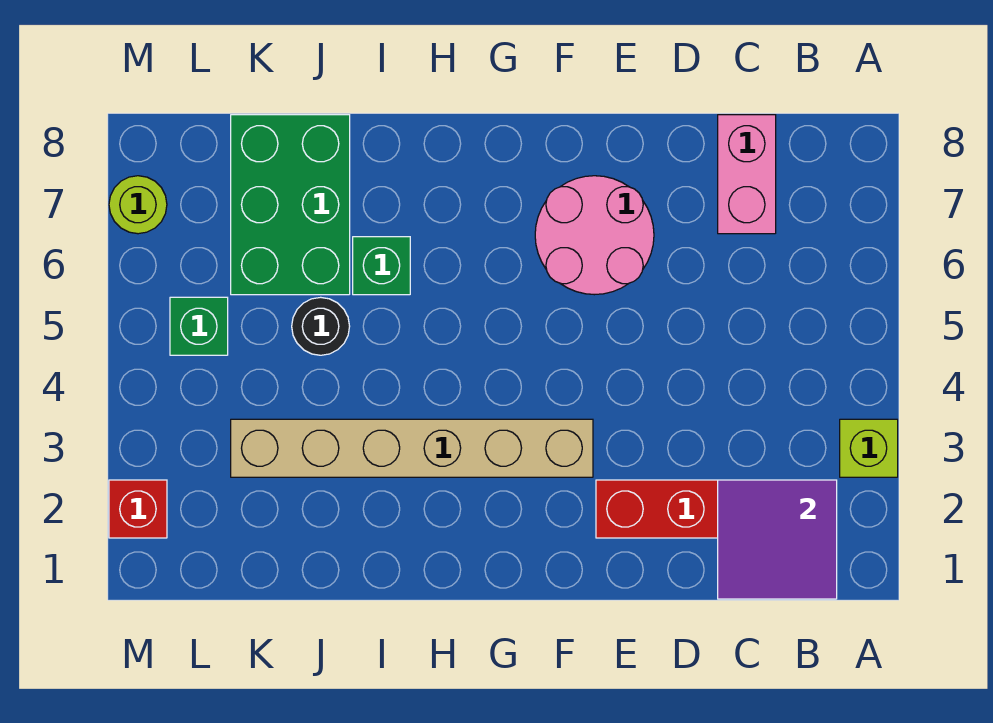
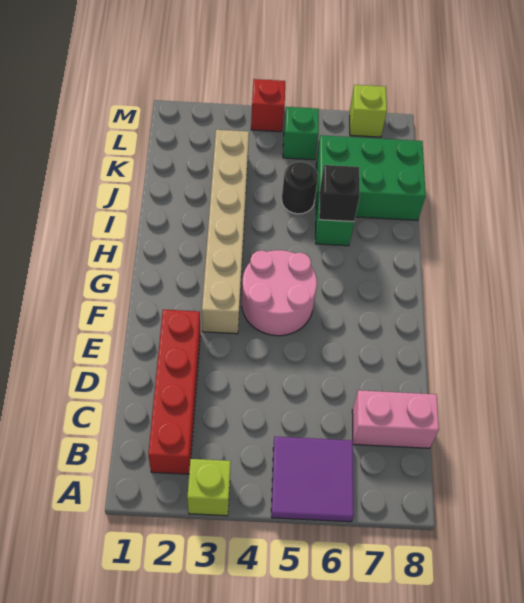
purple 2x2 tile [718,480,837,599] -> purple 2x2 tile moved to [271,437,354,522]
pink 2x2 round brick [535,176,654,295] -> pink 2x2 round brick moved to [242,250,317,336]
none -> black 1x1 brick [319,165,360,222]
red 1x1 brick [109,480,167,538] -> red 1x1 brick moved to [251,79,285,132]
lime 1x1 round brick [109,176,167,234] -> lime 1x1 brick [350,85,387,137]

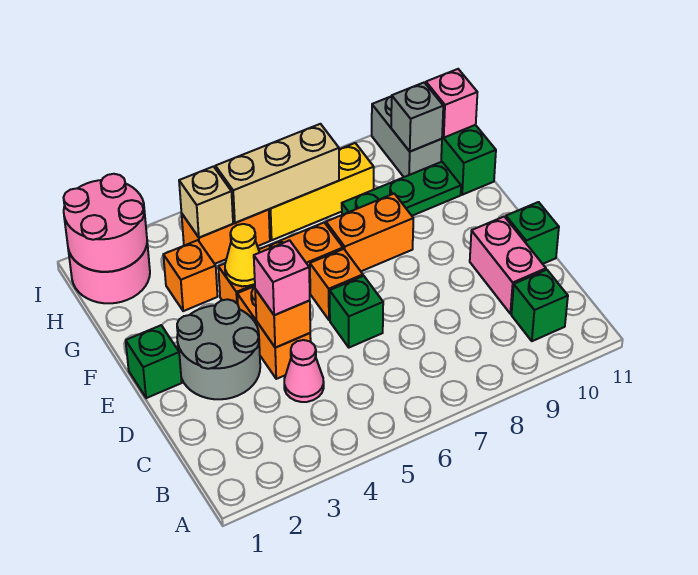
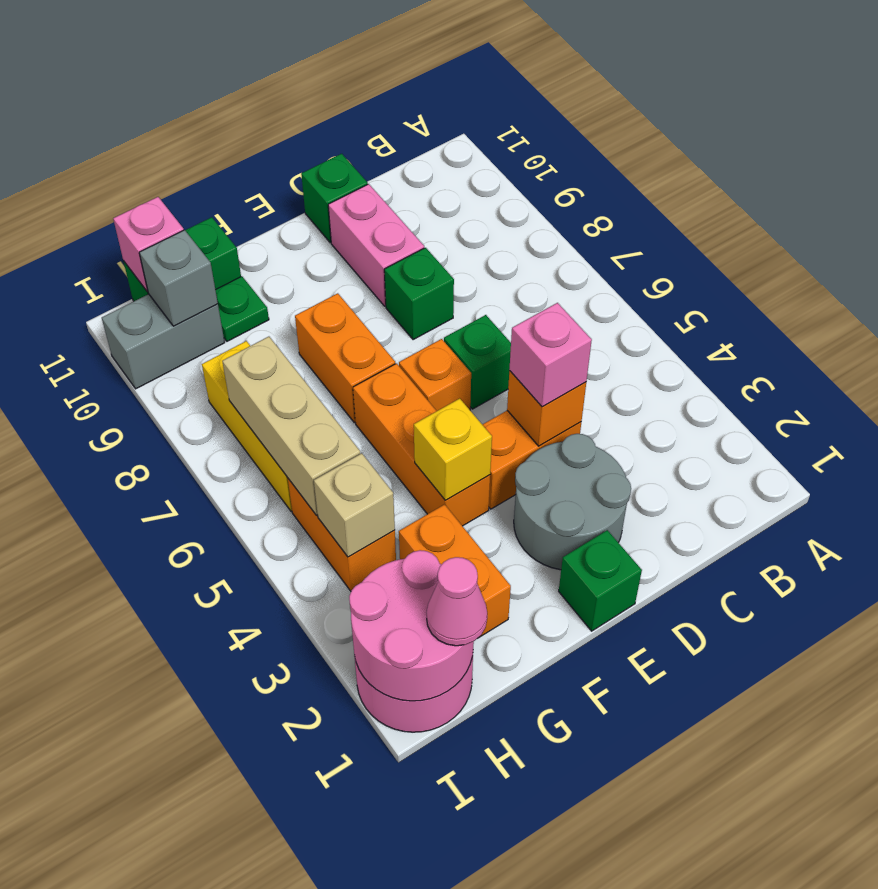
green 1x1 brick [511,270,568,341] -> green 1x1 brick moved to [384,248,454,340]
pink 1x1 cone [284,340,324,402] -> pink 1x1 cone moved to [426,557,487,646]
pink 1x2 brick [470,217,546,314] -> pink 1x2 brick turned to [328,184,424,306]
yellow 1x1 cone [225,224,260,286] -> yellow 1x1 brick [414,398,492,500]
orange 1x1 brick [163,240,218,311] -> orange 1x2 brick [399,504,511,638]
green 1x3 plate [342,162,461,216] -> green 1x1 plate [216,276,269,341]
◆ ◆ ◆ ◆ ◆
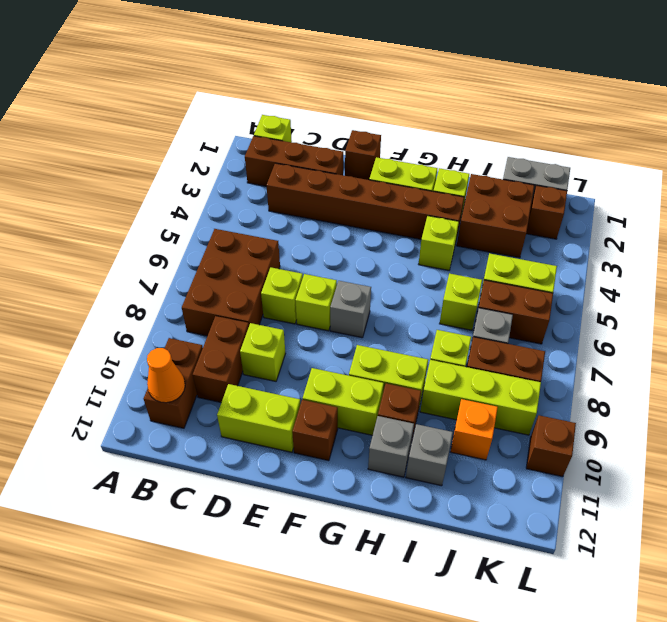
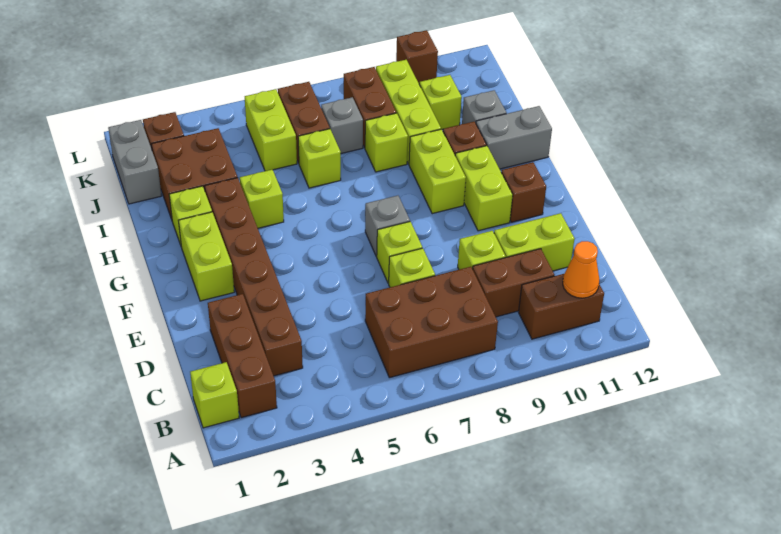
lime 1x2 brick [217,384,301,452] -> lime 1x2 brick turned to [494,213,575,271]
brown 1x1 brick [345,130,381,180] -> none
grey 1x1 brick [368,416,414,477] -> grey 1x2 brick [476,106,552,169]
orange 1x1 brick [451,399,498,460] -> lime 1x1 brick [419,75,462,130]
◆ ◆ ◆ ◆ ◆
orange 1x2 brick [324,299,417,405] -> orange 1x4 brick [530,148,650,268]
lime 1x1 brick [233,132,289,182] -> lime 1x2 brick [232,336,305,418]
◆ ◆ ◆ ◆ ◆
Within the records, in how many lines does the string "moved" occur? Give the number and no other text.

5